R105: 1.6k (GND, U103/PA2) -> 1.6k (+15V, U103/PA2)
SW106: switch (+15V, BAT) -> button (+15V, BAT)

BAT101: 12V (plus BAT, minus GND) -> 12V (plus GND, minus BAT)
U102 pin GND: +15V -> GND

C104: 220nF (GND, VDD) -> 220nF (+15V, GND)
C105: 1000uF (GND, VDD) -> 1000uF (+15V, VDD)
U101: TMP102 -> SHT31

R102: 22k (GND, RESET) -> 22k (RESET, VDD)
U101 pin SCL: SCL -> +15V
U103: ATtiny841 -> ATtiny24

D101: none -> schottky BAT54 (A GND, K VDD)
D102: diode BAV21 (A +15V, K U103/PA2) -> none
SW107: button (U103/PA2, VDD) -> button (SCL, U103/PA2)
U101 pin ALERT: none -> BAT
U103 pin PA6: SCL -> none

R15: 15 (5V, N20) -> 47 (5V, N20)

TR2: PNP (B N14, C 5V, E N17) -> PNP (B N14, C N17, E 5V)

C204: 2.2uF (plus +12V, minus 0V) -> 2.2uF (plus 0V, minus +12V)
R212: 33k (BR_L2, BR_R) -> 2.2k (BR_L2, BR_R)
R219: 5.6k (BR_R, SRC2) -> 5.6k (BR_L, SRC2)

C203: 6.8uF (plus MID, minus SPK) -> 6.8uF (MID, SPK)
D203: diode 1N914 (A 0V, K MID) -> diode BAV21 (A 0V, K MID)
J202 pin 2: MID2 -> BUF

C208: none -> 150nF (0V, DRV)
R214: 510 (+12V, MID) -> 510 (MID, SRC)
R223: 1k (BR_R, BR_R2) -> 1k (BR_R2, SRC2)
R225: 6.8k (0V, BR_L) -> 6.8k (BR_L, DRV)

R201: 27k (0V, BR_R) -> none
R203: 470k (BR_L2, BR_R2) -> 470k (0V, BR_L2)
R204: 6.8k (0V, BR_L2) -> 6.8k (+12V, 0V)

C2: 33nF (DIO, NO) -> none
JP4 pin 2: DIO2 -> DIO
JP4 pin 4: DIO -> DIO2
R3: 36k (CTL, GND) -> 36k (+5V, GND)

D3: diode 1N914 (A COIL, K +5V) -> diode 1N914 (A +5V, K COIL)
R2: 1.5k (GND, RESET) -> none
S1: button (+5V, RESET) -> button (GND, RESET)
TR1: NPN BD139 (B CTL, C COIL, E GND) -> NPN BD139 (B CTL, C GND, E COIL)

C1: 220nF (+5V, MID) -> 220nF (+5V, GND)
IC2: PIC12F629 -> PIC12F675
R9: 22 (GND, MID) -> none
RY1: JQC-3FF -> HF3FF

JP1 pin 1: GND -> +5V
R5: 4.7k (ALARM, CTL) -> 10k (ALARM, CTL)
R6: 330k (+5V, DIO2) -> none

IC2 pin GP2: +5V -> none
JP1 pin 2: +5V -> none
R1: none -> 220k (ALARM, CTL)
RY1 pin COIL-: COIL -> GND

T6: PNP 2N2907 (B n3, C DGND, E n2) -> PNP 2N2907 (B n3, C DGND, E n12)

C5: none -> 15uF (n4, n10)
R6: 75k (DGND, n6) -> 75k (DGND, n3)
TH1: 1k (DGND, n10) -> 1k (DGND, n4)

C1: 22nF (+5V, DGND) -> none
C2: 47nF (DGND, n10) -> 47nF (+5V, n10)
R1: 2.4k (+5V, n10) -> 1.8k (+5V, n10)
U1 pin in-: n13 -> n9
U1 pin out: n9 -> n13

==================================================

§ **About this task**
Give back the whole listing exactly as it reads.

§ **Task response**
R105: 1.6k (GND, U103/PA2) -> 1.6k (+15V, U103/PA2)
SW106: switch (+15V, BAT) -> button (+15V, BAT)

BAT101: 12V (plus BAT, minus GND) -> 12V (plus GND, minus BAT)
U102 pin GND: +15V -> GND

C104: 220nF (GND, VDD) -> 220nF (+15V, GND)
C105: 1000uF (GND, VDD) -> 1000uF (+15V, VDD)
U101: TMP102 -> SHT31

R102: 22k (GND, RESET) -> 22k (RESET, VDD)
U101 pin SCL: SCL -> +15V
U103: ATtiny841 -> ATtiny24

D101: none -> schottky BAT54 (A GND, K VDD)
D102: diode BAV21 (A +15V, K U103/PA2) -> none
SW107: button (U103/PA2, VDD) -> button (SCL, U103/PA2)
U101 pin ALERT: none -> BAT
U103 pin PA6: SCL -> none

R15: 15 (5V, N20) -> 47 (5V, N20)

TR2: PNP (B N14, C 5V, E N17) -> PNP (B N14, C N17, E 5V)

C204: 2.2uF (plus +12V, minus 0V) -> 2.2uF (plus 0V, minus +12V)
R212: 33k (BR_L2, BR_R) -> 2.2k (BR_L2, BR_R)
R219: 5.6k (BR_R, SRC2) -> 5.6k (BR_L, SRC2)

C203: 6.8uF (plus MID, minus SPK) -> 6.8uF (MID, SPK)
D203: diode 1N914 (A 0V, K MID) -> diode BAV21 (A 0V, K MID)
J202 pin 2: MID2 -> BUF

C208: none -> 150nF (0V, DRV)
R214: 510 (+12V, MID) -> 510 (MID, SRC)
R223: 1k (BR_R, BR_R2) -> 1k (BR_R2, SRC2)
R225: 6.8k (0V, BR_L) -> 6.8k (BR_L, DRV)

R201: 27k (0V, BR_R) -> none
R203: 470k (BR_L2, BR_R2) -> 470k (0V, BR_L2)
R204: 6.8k (0V, BR_L2) -> 6.8k (+12V, 0V)

C2: 33nF (DIO, NO) -> none
JP4 pin 2: DIO2 -> DIO
JP4 pin 4: DIO -> DIO2
R3: 36k (CTL, GND) -> 36k (+5V, GND)

D3: diode 1N914 (A COIL, K +5V) -> diode 1N914 (A +5V, K COIL)
R2: 1.5k (GND, RESET) -> none
S1: button (+5V, RESET) -> button (GND, RESET)
TR1: NPN BD139 (B CTL, C COIL, E GND) -> NPN BD139 (B CTL, C GND, E COIL)

C1: 220nF (+5V, MID) -> 220nF (+5V, GND)
IC2: PIC12F629 -> PIC12F675
R9: 22 (GND, MID) -> none
RY1: JQC-3FF -> HF3FF

JP1 pin 1: GND -> +5V
R5: 4.7k (ALARM, CTL) -> 10k (ALARM, CTL)
R6: 330k (+5V, DIO2) -> none

IC2 pin GP2: +5V -> none
JP1 pin 2: +5V -> none
R1: none -> 220k (ALARM, CTL)
RY1 pin COIL-: COIL -> GND

T6: PNP 2N2907 (B n3, C DGND, E n2) -> PNP 2N2907 (B n3, C DGND, E n12)

C5: none -> 15uF (n4, n10)
R6: 75k (DGND, n6) -> 75k (DGND, n3)
TH1: 1k (DGND, n10) -> 1k (DGND, n4)

C1: 22nF (+5V, DGND) -> none
C2: 47nF (DGND, n10) -> 47nF (+5V, n10)
R1: 2.4k (+5V, n10) -> 1.8k (+5V, n10)
U1 pin in-: n13 -> n9
U1 pin out: n9 -> n13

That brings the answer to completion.